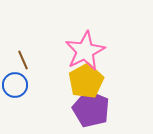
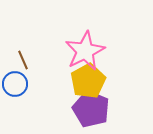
yellow pentagon: moved 2 px right
blue circle: moved 1 px up
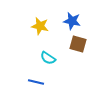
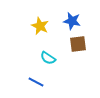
yellow star: rotated 12 degrees clockwise
brown square: rotated 24 degrees counterclockwise
blue line: rotated 14 degrees clockwise
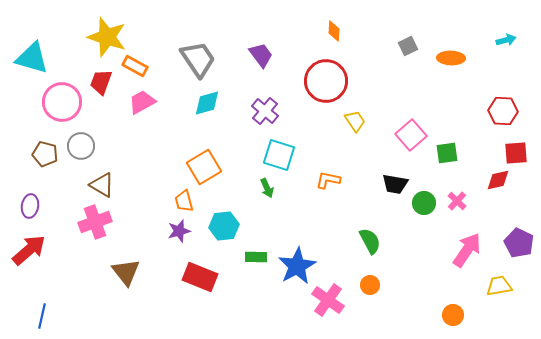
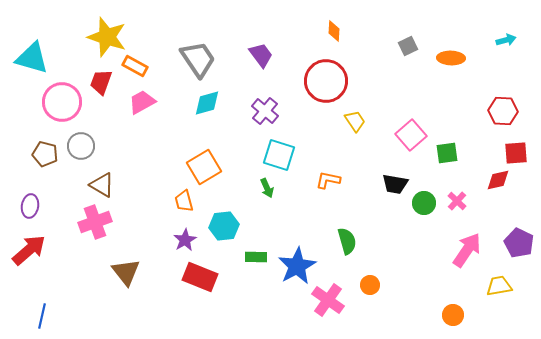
purple star at (179, 231): moved 6 px right, 9 px down; rotated 15 degrees counterclockwise
green semicircle at (370, 241): moved 23 px left; rotated 12 degrees clockwise
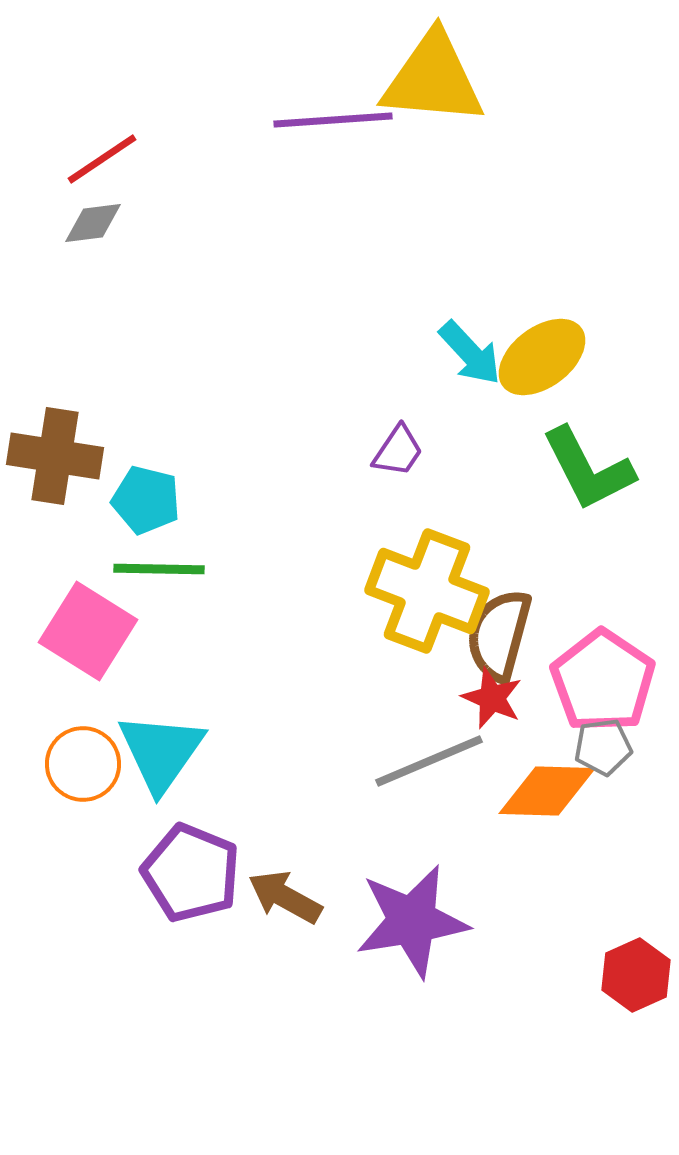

▶ What to do: Drop the images and quote the entries word for word.

▶ Answer box:
yellow pentagon: moved 2 px right
blue circle: moved 1 px up
yellow star: rotated 12 degrees clockwise
brown square: rotated 24 degrees counterclockwise
blue line: rotated 14 degrees clockwise
purple star at (179, 231): moved 6 px right, 9 px down; rotated 15 degrees counterclockwise
green semicircle at (370, 241): moved 23 px left; rotated 12 degrees clockwise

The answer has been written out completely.